Data provided |
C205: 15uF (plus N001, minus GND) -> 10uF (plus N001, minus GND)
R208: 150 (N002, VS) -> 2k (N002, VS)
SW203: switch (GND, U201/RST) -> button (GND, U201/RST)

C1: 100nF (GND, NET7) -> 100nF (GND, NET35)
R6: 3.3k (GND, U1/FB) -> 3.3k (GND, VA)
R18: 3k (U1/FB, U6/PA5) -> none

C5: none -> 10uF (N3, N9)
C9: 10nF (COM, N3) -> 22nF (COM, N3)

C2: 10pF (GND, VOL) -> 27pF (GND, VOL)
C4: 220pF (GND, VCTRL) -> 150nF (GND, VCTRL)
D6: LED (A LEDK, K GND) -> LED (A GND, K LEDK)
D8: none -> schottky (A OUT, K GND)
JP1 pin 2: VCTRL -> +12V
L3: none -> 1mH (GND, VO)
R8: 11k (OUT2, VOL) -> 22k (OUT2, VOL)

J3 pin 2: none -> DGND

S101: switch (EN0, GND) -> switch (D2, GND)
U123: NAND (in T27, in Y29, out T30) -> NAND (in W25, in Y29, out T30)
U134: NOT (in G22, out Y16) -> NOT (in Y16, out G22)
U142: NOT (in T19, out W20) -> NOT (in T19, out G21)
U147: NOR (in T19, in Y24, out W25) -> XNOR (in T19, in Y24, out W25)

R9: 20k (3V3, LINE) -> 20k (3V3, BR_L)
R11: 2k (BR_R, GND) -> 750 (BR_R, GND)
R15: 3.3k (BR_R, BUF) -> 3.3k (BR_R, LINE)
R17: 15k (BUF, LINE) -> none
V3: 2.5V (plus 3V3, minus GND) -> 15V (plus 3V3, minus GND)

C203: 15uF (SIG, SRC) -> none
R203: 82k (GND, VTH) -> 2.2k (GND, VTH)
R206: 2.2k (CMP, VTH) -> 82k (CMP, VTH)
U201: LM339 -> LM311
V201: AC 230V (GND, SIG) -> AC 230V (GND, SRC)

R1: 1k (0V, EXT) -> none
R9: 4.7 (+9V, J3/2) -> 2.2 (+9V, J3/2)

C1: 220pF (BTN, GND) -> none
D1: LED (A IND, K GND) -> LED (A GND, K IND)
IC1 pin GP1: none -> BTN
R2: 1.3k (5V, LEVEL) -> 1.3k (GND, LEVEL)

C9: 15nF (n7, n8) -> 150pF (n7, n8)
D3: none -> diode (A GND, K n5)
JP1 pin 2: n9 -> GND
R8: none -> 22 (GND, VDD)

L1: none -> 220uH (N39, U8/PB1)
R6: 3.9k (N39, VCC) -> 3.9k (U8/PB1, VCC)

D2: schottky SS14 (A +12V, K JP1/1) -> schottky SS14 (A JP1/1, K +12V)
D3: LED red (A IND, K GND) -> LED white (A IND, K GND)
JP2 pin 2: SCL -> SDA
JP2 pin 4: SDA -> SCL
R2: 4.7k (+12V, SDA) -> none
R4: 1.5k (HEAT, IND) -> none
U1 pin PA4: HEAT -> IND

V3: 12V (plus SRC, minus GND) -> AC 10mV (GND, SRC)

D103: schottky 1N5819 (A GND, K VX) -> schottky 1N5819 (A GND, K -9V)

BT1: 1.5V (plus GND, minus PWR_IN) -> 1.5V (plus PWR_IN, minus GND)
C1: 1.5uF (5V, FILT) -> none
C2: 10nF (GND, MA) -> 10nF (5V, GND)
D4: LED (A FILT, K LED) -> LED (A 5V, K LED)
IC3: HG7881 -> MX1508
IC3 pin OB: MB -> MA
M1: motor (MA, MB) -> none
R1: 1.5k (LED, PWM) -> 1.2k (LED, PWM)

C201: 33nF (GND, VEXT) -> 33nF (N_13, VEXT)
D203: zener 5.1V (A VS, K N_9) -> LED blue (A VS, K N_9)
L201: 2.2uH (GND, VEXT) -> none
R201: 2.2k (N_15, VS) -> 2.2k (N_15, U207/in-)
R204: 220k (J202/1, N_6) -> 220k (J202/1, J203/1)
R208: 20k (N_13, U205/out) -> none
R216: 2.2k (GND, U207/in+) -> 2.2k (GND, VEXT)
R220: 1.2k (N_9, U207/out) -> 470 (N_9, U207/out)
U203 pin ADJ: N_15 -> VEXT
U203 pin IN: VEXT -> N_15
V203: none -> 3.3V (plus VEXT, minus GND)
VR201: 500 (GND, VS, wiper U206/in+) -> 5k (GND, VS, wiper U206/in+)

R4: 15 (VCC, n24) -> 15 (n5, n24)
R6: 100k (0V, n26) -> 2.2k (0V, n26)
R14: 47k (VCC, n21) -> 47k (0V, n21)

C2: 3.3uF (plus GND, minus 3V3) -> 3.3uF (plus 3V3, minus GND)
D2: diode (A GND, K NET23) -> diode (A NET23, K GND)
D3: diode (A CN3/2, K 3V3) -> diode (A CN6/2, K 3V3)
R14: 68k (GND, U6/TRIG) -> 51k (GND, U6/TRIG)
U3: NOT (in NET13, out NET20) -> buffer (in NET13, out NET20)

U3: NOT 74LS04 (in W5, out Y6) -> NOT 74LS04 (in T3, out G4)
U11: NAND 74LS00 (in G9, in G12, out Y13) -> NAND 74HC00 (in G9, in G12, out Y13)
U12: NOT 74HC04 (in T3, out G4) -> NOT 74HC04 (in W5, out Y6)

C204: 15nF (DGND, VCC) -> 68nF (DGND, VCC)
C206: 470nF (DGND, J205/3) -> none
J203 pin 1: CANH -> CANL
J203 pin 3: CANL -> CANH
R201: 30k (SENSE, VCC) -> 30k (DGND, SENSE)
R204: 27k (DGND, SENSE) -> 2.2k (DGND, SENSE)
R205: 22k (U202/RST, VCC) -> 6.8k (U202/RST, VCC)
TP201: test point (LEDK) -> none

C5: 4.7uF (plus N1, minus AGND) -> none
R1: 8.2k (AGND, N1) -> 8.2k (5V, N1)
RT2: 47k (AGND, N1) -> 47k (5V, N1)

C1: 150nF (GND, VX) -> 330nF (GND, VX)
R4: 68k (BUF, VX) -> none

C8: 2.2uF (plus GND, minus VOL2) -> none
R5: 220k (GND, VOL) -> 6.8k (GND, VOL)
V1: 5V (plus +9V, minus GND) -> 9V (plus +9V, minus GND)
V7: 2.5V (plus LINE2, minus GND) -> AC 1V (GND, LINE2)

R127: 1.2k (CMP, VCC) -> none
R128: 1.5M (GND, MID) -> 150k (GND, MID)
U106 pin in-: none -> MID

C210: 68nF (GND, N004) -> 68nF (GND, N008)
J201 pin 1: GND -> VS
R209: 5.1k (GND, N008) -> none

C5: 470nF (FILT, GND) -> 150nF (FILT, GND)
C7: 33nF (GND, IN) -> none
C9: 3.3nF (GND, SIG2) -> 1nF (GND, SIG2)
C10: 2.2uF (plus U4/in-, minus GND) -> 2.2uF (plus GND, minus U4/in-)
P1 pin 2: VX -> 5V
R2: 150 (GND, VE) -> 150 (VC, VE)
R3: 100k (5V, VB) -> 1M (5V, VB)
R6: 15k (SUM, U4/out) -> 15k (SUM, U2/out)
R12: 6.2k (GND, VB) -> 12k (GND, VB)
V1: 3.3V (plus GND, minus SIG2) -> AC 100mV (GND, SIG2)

What is expected | What you retype should run from the first line of the entries above through the line containing "JP1 pin 2: VCTRL -> +12V", exactly and in full.

Task output |
C205: 15uF (plus N001, minus GND) -> 10uF (plus N001, minus GND)
R208: 150 (N002, VS) -> 2k (N002, VS)
SW203: switch (GND, U201/RST) -> button (GND, U201/RST)

C1: 100nF (GND, NET7) -> 100nF (GND, NET35)
R6: 3.3k (GND, U1/FB) -> 3.3k (GND, VA)
R18: 3k (U1/FB, U6/PA5) -> none

C5: none -> 10uF (N3, N9)
C9: 10nF (COM, N3) -> 22nF (COM, N3)

C2: 10pF (GND, VOL) -> 27pF (GND, VOL)
C4: 220pF (GND, VCTRL) -> 150nF (GND, VCTRL)
D6: LED (A LEDK, K GND) -> LED (A GND, K LEDK)
D8: none -> schottky (A OUT, K GND)
JP1 pin 2: VCTRL -> +12V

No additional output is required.